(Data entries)

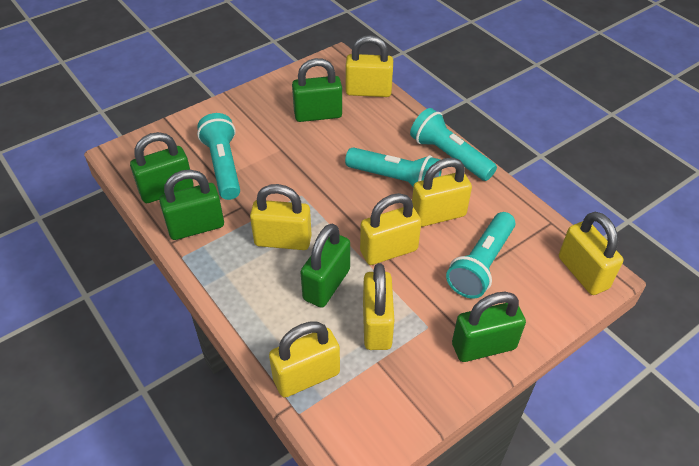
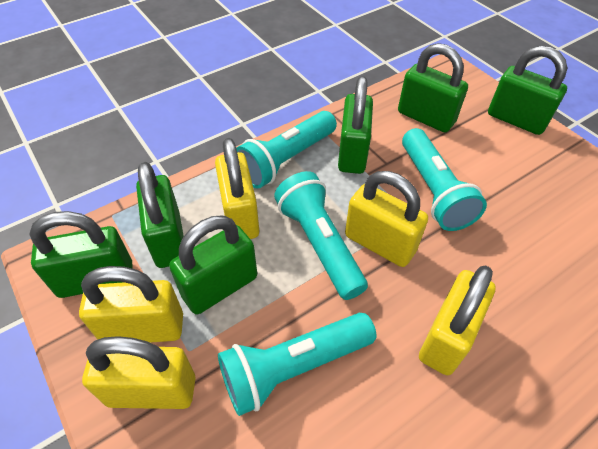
green padlock: 5 -> 6
yellow padlock: 7 -> 5

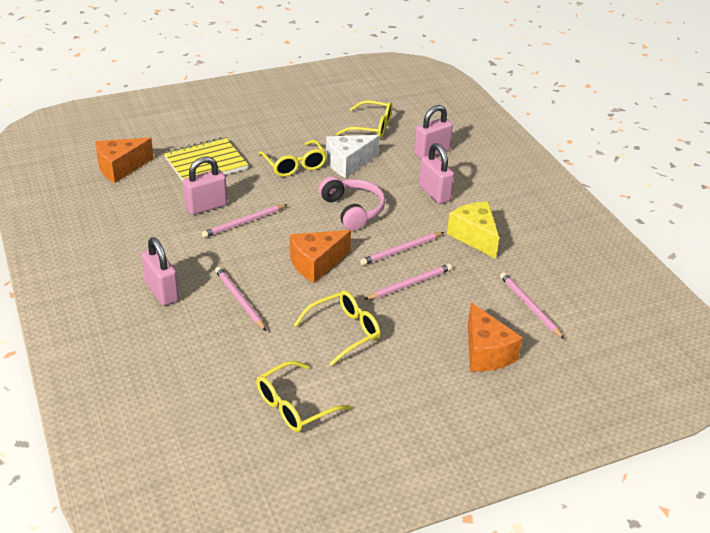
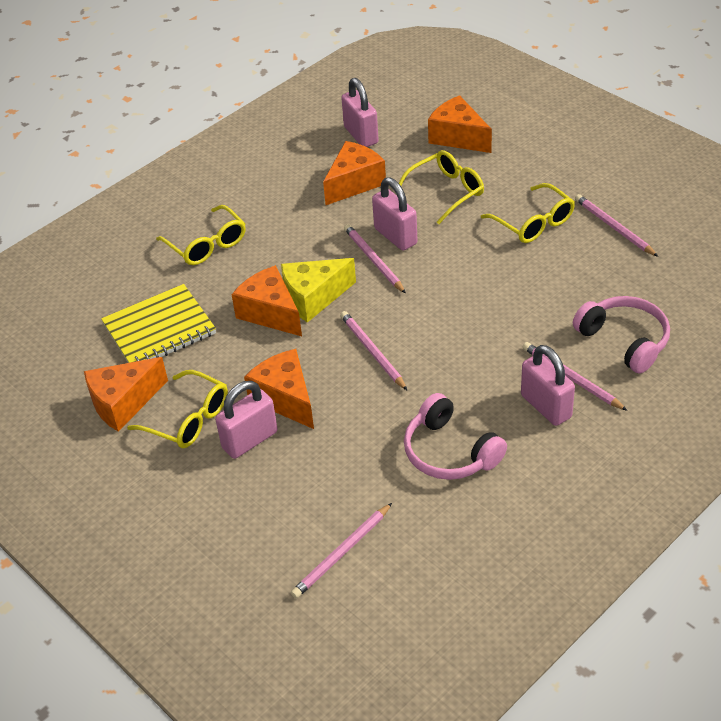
orange cheese: 3 -> 5
pink headphones: 1 -> 2
white cheese: 1 -> 0

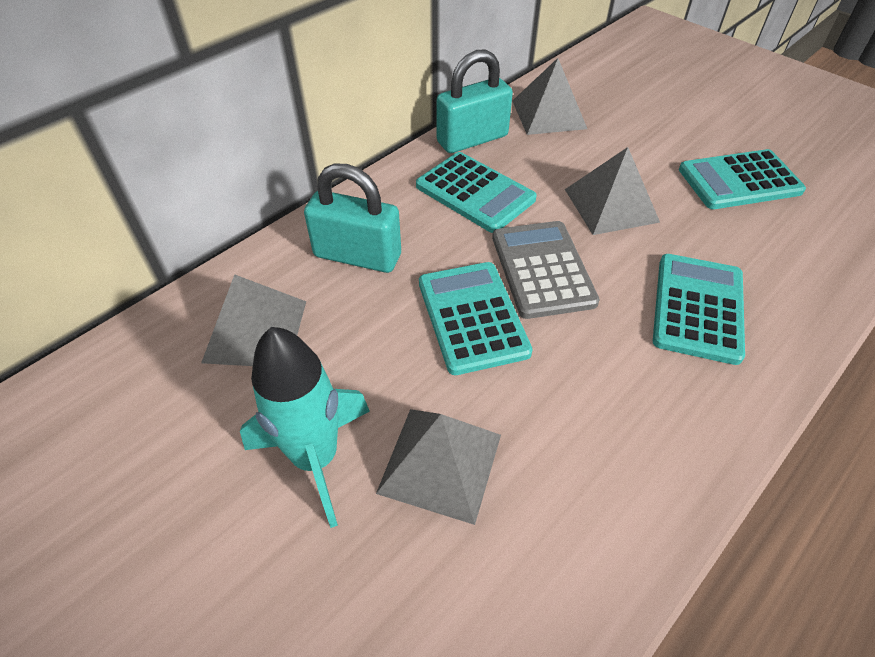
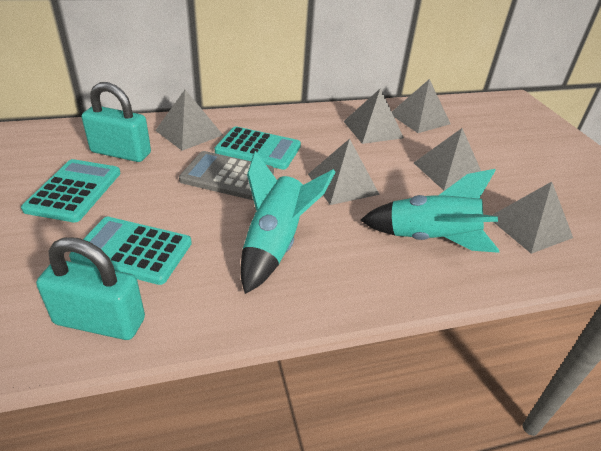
grey pyramid: 4 -> 6
turquoise calculator: 4 -> 3
turquoise rocket: 1 -> 2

# Request
Filter the entries above down to the lines that contain the word "turquoise".

# Reply to the task
turquoise calculator: 4 -> 3
turquoise rocket: 1 -> 2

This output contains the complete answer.